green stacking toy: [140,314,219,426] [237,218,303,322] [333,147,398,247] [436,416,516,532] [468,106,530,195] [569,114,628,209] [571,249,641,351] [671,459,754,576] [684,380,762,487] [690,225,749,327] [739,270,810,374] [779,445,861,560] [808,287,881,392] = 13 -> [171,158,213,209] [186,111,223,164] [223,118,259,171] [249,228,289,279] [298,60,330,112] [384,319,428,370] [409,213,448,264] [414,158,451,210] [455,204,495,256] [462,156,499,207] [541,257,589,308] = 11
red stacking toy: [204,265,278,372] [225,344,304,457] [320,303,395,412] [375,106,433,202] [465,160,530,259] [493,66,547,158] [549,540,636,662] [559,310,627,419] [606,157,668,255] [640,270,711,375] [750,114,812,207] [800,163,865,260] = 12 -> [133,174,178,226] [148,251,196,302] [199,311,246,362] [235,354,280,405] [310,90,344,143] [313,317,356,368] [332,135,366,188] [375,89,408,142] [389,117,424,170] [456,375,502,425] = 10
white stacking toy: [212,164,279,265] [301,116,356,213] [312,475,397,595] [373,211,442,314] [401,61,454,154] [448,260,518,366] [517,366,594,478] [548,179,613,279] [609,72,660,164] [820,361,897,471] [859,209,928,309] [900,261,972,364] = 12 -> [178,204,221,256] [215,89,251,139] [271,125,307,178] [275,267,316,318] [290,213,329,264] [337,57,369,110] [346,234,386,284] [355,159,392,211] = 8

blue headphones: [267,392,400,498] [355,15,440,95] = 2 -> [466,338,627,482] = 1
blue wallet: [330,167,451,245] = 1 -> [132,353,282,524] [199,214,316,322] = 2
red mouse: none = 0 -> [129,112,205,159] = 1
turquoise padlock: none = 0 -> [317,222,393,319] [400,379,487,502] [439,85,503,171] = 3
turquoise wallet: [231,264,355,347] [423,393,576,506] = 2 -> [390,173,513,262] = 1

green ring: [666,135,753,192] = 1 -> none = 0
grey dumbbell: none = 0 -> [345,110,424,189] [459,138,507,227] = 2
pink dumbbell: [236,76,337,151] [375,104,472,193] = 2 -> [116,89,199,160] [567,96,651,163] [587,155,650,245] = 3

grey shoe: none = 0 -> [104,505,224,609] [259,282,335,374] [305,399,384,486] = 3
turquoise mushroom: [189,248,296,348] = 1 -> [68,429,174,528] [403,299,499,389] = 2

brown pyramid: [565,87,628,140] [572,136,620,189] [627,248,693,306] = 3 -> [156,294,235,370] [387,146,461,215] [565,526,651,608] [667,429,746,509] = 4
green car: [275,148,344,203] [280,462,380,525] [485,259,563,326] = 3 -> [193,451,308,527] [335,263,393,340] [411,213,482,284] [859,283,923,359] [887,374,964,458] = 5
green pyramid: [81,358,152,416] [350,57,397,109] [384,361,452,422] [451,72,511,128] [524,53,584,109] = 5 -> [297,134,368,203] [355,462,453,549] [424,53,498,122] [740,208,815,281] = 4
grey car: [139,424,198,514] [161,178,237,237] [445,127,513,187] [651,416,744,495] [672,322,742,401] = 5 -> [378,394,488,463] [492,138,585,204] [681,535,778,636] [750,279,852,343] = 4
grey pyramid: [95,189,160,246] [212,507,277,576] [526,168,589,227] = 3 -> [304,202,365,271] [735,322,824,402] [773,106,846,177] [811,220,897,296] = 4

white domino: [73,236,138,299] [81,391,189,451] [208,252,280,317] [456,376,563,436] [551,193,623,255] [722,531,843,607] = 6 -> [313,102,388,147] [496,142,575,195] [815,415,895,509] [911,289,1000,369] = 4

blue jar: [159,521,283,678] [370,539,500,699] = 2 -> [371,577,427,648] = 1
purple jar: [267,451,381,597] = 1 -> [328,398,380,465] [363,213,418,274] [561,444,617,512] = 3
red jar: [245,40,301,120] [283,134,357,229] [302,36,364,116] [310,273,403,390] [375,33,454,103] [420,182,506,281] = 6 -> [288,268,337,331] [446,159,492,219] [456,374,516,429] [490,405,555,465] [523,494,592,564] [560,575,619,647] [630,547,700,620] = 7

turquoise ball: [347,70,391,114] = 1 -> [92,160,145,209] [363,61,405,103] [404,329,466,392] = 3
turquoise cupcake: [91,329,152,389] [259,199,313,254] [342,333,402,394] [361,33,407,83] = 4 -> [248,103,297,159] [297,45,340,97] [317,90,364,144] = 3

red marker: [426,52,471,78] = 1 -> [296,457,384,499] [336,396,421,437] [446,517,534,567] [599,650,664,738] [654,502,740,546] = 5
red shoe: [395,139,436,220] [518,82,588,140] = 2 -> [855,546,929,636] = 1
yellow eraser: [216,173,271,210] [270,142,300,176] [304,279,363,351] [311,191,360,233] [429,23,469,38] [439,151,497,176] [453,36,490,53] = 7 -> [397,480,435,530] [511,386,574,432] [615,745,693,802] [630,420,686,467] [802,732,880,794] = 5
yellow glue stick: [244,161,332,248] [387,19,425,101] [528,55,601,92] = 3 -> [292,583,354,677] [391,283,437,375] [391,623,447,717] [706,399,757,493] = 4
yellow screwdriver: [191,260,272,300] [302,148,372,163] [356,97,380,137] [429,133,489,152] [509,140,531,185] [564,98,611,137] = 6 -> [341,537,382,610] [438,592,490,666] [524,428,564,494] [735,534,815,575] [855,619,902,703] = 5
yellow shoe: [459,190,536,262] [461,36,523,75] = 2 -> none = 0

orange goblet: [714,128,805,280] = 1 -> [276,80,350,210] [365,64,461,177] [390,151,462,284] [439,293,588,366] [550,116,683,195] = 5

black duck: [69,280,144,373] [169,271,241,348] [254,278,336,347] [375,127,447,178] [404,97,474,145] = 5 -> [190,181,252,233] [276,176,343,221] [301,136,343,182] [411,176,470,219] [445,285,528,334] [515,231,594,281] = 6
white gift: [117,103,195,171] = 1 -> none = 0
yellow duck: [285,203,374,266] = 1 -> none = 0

▶ _EXERCISE DIRECTIONS_
Look above for the line that contains "turquoise padlock: none". Starting there, transcribe every line exactly until you have copied the line that contains "grey car: [139,424,198,514]".

▶ _WRITTEN RESPONSE_
turquoise padlock: none = 0 -> [317,222,393,319] [400,379,487,502] [439,85,503,171] = 3
turquoise wallet: [231,264,355,347] [423,393,576,506] = 2 -> [390,173,513,262] = 1

green ring: [666,135,753,192] = 1 -> none = 0
grey dumbbell: none = 0 -> [345,110,424,189] [459,138,507,227] = 2
pink dumbbell: [236,76,337,151] [375,104,472,193] = 2 -> [116,89,199,160] [567,96,651,163] [587,155,650,245] = 3

grey shoe: none = 0 -> [104,505,224,609] [259,282,335,374] [305,399,384,486] = 3
turquoise mushroom: [189,248,296,348] = 1 -> [68,429,174,528] [403,299,499,389] = 2

brown pyramid: [565,87,628,140] [572,136,620,189] [627,248,693,306] = 3 -> [156,294,235,370] [387,146,461,215] [565,526,651,608] [667,429,746,509] = 4
green car: [275,148,344,203] [280,462,380,525] [485,259,563,326] = 3 -> [193,451,308,527] [335,263,393,340] [411,213,482,284] [859,283,923,359] [887,374,964,458] = 5
green pyramid: [81,358,152,416] [350,57,397,109] [384,361,452,422] [451,72,511,128] [524,53,584,109] = 5 -> [297,134,368,203] [355,462,453,549] [424,53,498,122] [740,208,815,281] = 4
grey car: [139,424,198,514] [161,178,237,237] [445,127,513,187] [651,416,744,495] [672,322,742,401] = 5 -> [378,394,488,463] [492,138,585,204] [681,535,778,636] [750,279,852,343] = 4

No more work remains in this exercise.